**PROBLEM DESCRIPTION:** In the lines below, swap every "closer" for "nearer" and keep everything else the same.

**INFORMATION GIVEN:**

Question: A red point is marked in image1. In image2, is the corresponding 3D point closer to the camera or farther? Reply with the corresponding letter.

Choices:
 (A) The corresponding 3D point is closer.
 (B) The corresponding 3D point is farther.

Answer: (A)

**ANSWER IN FULL:**
Question: A red point is marked in image1. In image2, is the corresponding 3D point nearer to the camera or farther? Reply with the corresponding letter.

Choices:
 (A) The corresponding 3D point is nearer.
 (B) The corresponding 3D point is farther.

Answer: (A)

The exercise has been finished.